DESCRIPTION OF THE TASK :: Copy all records exactly, excluding images.

=== Begin Enclosure ===

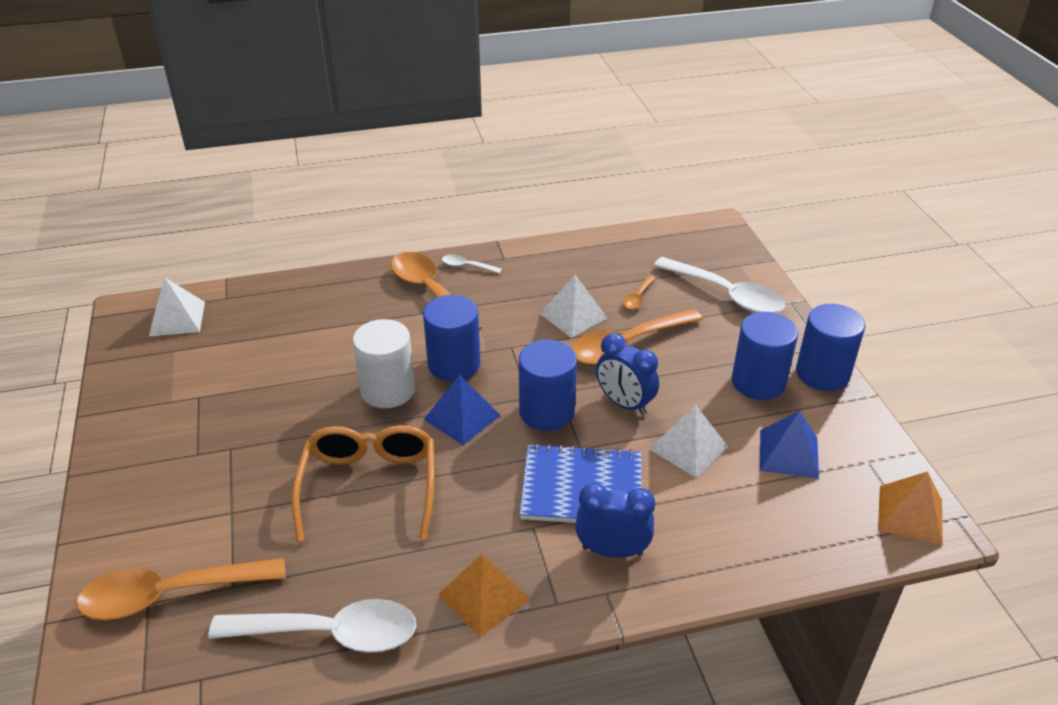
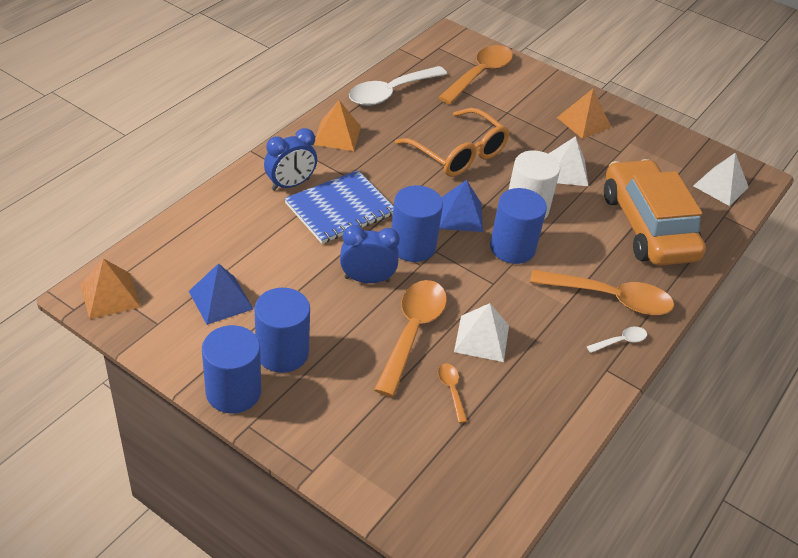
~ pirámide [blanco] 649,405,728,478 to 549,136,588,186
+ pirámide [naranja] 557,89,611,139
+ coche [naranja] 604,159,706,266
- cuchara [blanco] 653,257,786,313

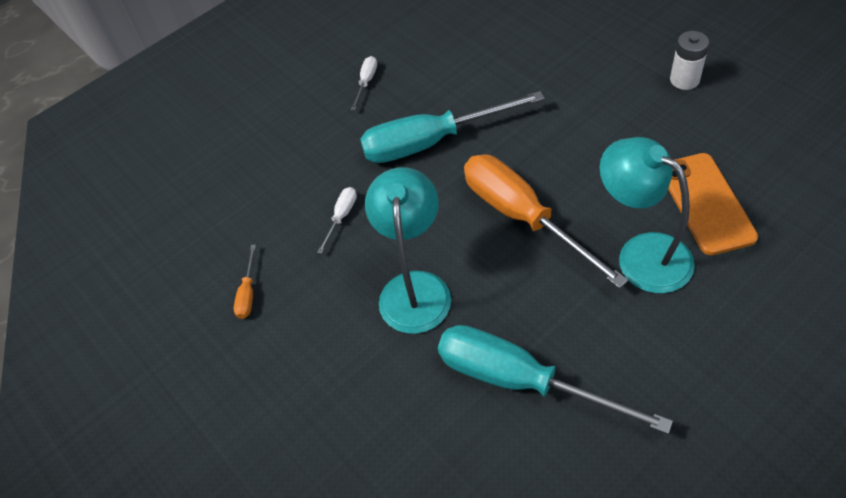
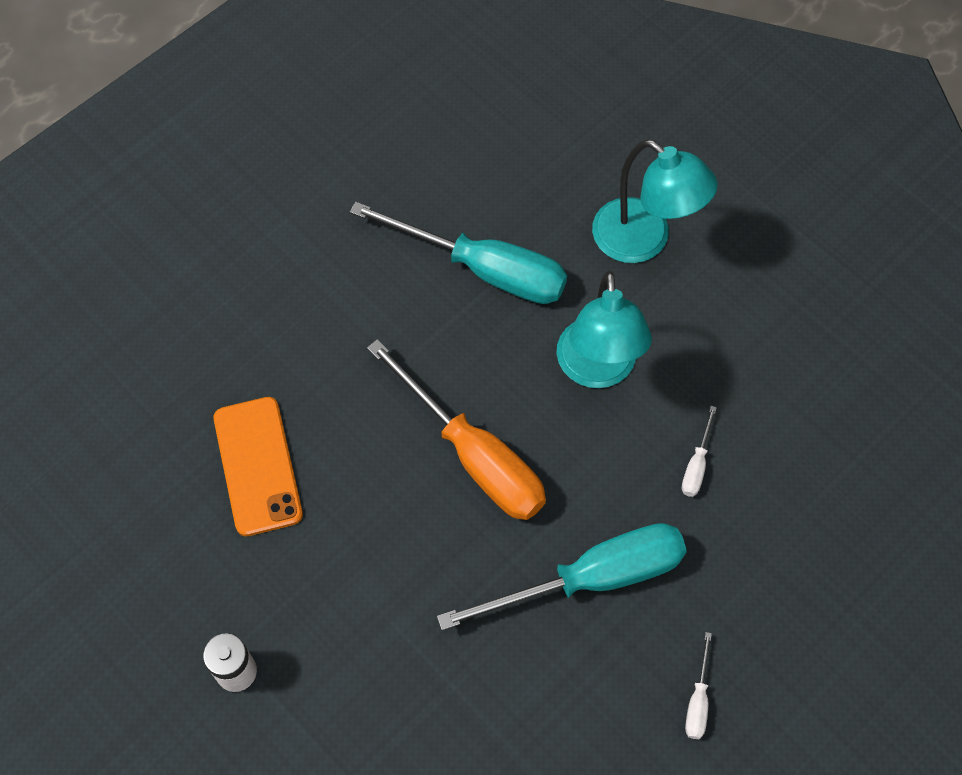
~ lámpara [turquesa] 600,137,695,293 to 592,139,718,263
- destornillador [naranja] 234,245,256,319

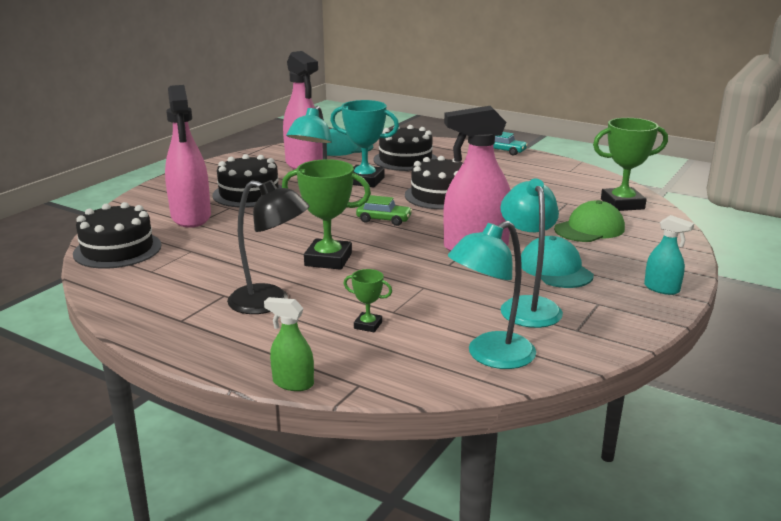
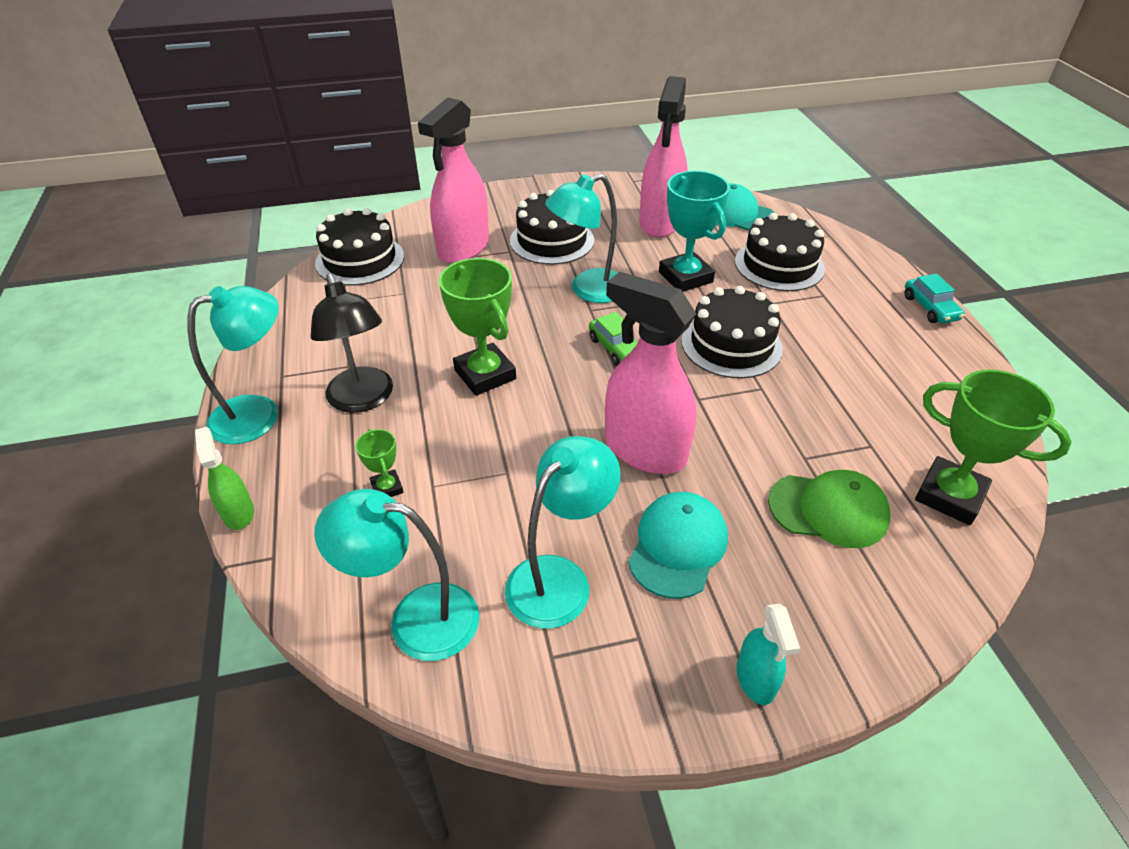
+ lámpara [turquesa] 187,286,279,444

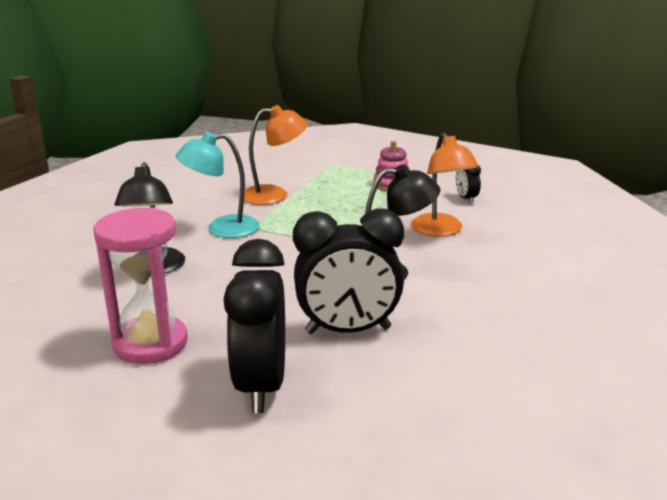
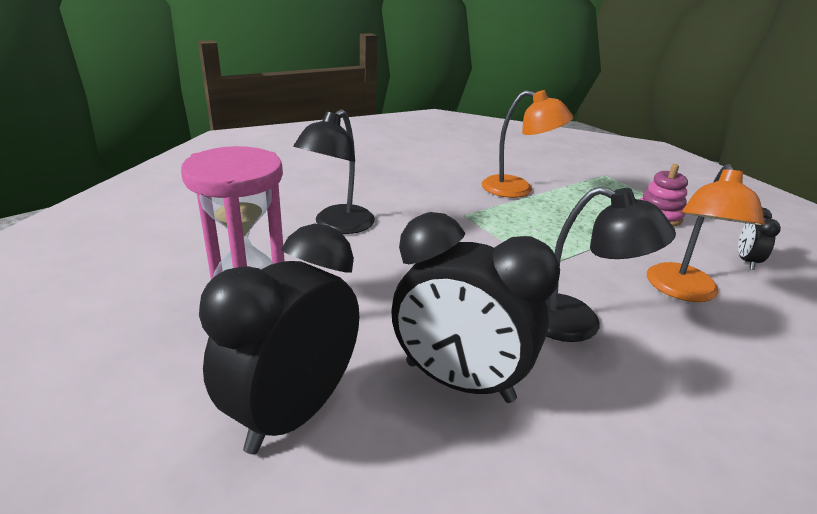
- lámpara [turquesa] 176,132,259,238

=== End Enclosure ===

PROBLEM SOLUTION ::
~ pirámide [blanco] 649,405,728,478 to 549,136,588,186
+ pirámide [naranja] 557,89,611,139
+ coche [naranja] 604,159,706,266
- cuchara [blanco] 653,257,786,313

~ lámpara [turquesa] 600,137,695,293 to 592,139,718,263
- destornillador [naranja] 234,245,256,319

+ lámpara [turquesa] 187,286,279,444

- lámpara [turquesa] 176,132,259,238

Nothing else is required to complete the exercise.